# [What is expected]
Please restate each entry that appears below word for word, without its pictures.

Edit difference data
****************

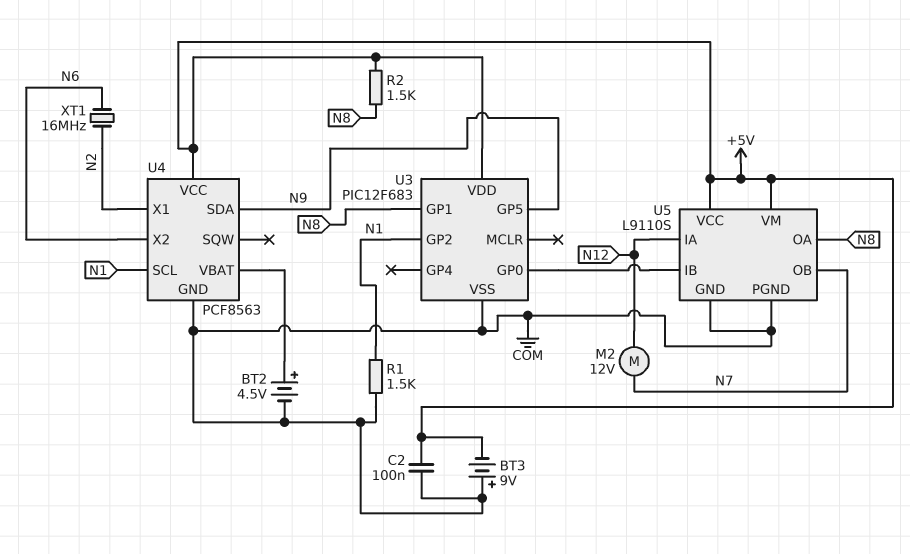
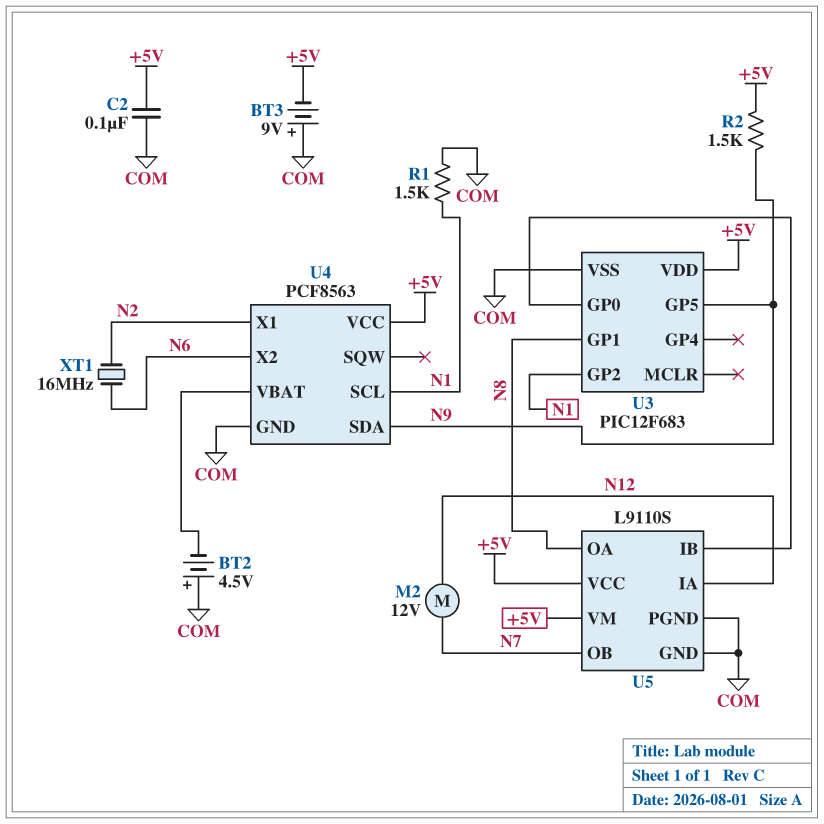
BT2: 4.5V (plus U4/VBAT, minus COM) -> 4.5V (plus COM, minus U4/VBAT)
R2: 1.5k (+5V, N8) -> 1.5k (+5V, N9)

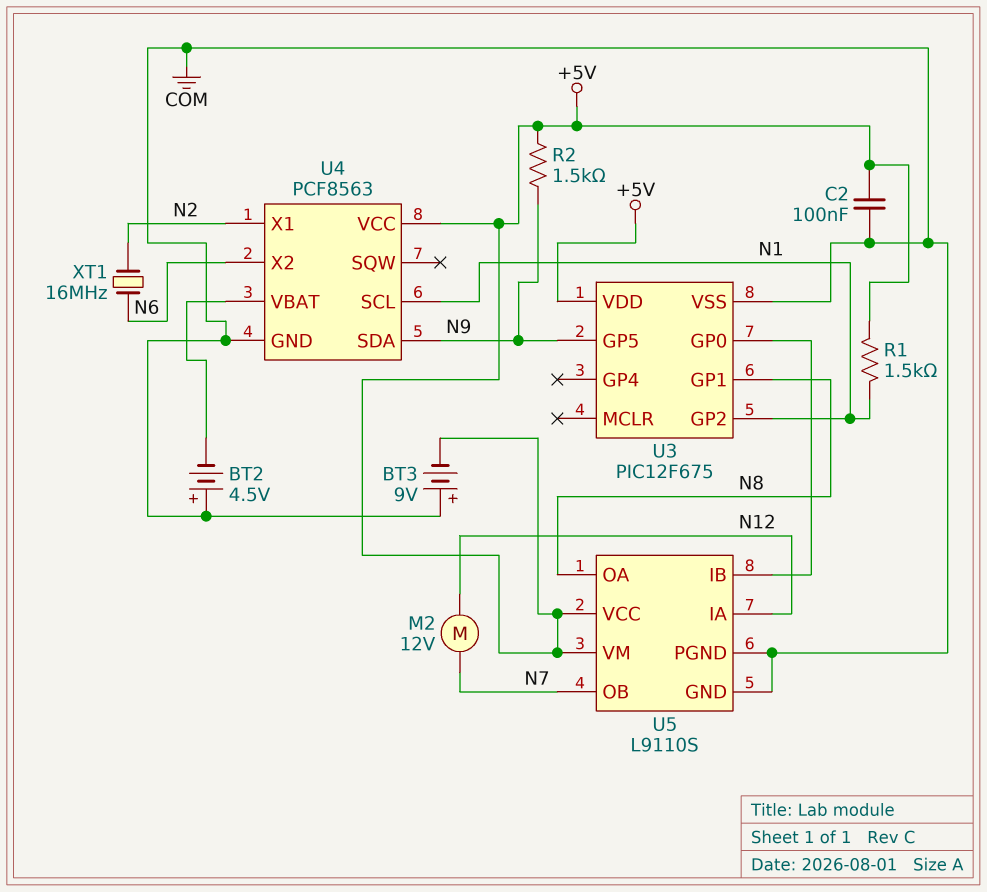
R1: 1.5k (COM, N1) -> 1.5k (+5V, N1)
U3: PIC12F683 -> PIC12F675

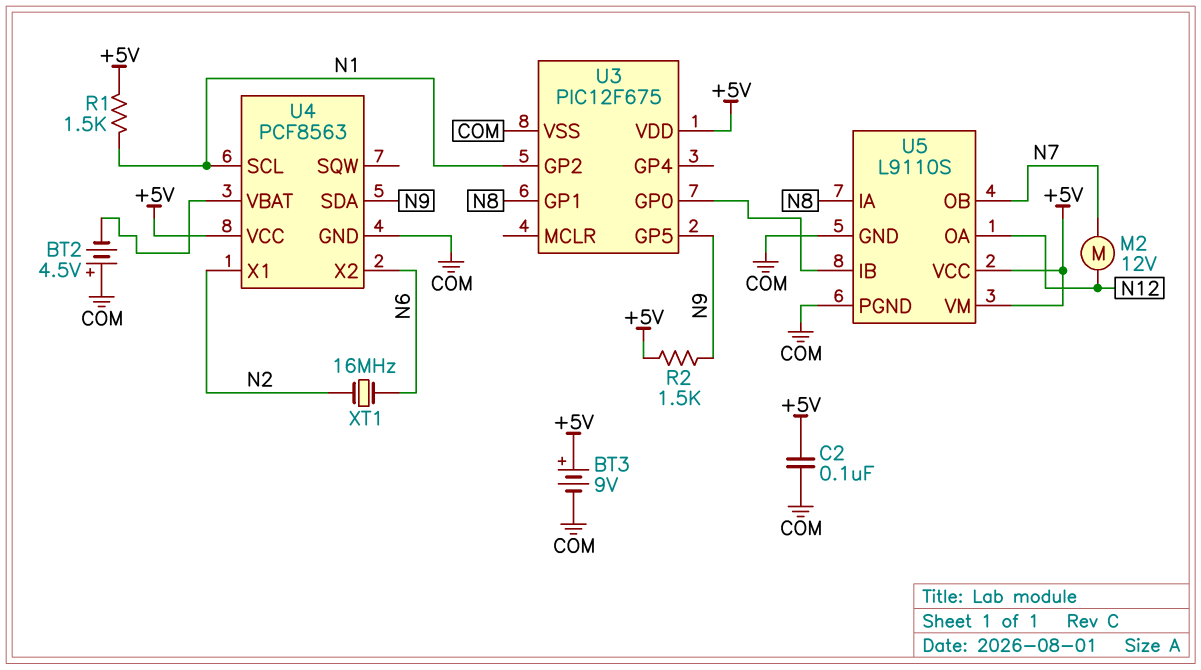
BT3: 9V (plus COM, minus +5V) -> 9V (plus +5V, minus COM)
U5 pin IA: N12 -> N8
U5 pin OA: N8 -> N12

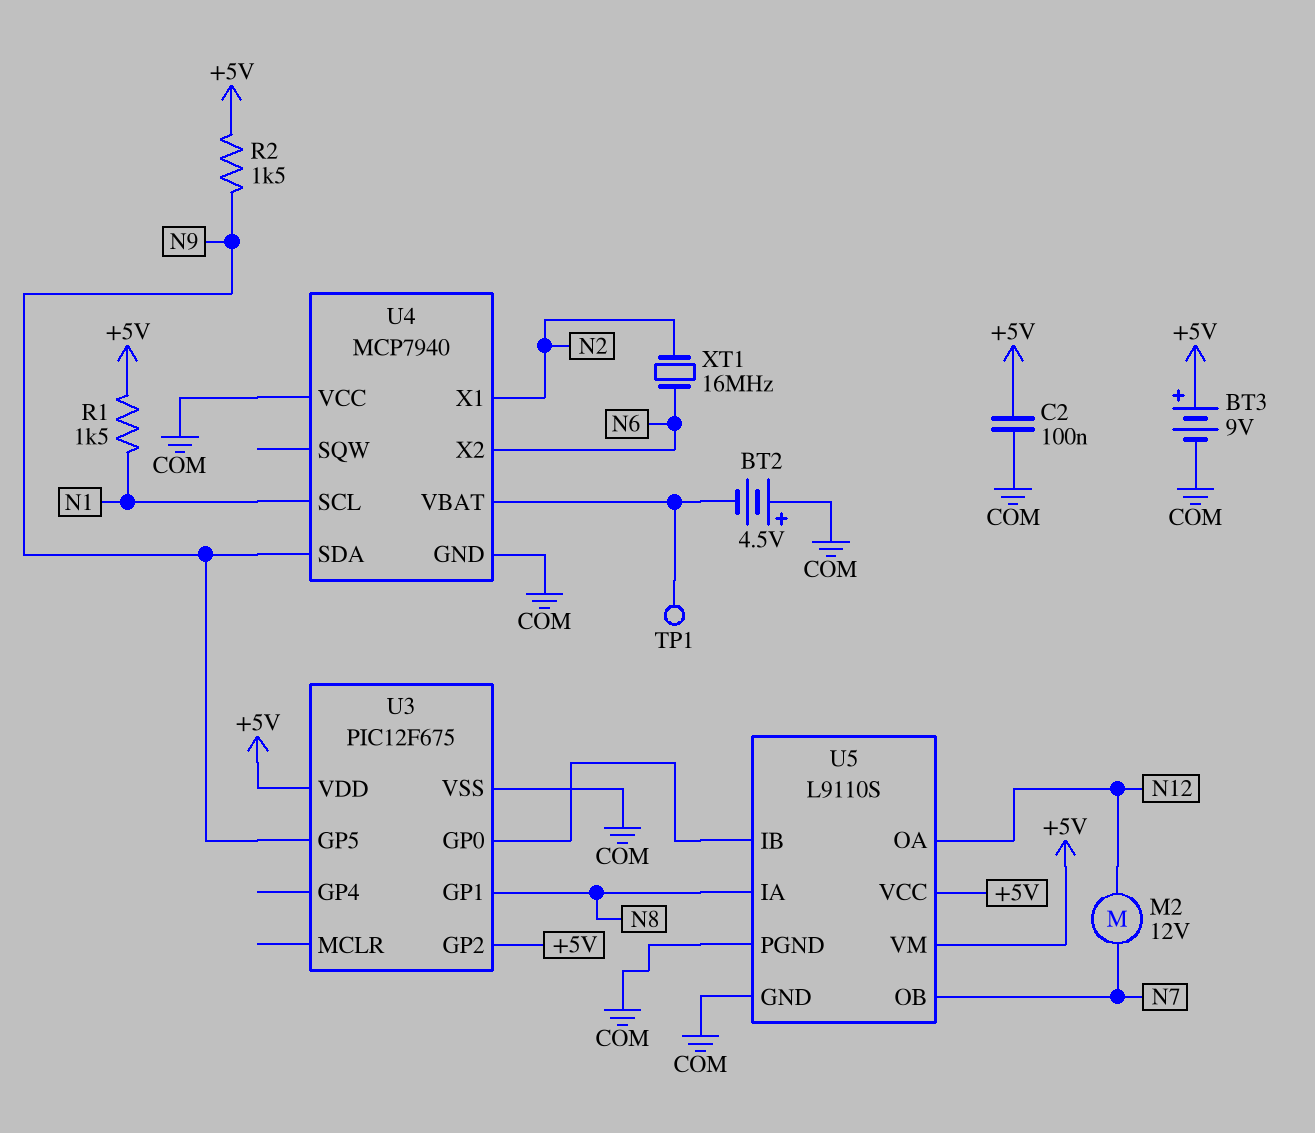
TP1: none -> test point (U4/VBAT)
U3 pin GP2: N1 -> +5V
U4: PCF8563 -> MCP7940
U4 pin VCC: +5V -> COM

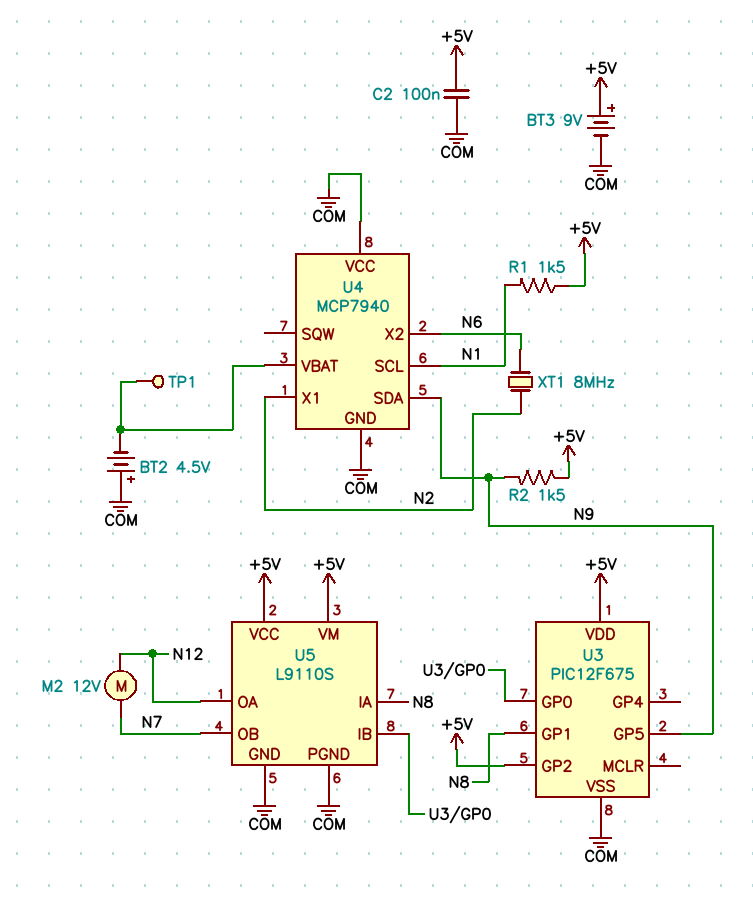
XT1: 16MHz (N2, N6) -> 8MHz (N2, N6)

****************

# [Response below]
BT2: 4.5V (plus U4/VBAT, minus COM) -> 4.5V (plus COM, minus U4/VBAT)
R2: 1.5k (+5V, N8) -> 1.5k (+5V, N9)

R1: 1.5k (COM, N1) -> 1.5k (+5V, N1)
U3: PIC12F683 -> PIC12F675

BT3: 9V (plus COM, minus +5V) -> 9V (plus +5V, minus COM)
U5 pin IA: N12 -> N8
U5 pin OA: N8 -> N12

TP1: none -> test point (U4/VBAT)
U3 pin GP2: N1 -> +5V
U4: PCF8563 -> MCP7940
U4 pin VCC: +5V -> COM

XT1: 16MHz (N2, N6) -> 8MHz (N2, N6)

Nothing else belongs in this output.